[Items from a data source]
○ ○ ○ ○ ○
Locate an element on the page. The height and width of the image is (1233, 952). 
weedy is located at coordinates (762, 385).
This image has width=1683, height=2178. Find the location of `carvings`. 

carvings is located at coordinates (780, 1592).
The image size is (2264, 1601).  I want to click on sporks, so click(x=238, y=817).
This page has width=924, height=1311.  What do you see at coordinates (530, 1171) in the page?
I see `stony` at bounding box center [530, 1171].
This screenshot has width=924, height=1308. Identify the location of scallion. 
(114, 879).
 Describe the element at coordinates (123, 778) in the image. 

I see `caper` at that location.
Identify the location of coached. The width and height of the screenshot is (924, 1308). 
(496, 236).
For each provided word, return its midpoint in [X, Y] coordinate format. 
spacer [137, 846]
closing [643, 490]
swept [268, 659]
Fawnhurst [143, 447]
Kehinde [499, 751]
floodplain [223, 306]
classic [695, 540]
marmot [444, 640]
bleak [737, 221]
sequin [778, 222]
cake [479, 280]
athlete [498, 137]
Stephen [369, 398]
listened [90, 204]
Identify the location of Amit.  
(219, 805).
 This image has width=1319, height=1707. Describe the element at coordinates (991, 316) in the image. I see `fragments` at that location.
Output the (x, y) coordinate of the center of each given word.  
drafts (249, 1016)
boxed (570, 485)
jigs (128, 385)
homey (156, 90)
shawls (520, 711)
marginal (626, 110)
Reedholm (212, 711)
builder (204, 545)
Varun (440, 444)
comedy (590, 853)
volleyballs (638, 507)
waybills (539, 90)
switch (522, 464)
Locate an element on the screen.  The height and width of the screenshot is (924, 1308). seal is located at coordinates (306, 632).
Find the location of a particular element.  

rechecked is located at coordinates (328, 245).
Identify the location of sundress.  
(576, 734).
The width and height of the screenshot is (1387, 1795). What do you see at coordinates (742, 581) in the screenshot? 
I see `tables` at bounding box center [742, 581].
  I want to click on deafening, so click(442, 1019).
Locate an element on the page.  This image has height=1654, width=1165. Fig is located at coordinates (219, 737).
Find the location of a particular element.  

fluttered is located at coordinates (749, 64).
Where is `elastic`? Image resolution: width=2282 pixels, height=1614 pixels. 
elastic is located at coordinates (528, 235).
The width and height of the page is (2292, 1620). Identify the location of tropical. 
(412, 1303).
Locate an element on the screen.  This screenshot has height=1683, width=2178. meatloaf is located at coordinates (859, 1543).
○ ○ ○ ○ ○
**PROBLEM TO SOLVE**
Pull out every line of the records above that contains the string "carvings", matching case exactly.

**RESULT FOR THIS TASK**
This image has width=1683, height=2178. Find the location of `carvings`. 
carvings is located at coordinates (780, 1592).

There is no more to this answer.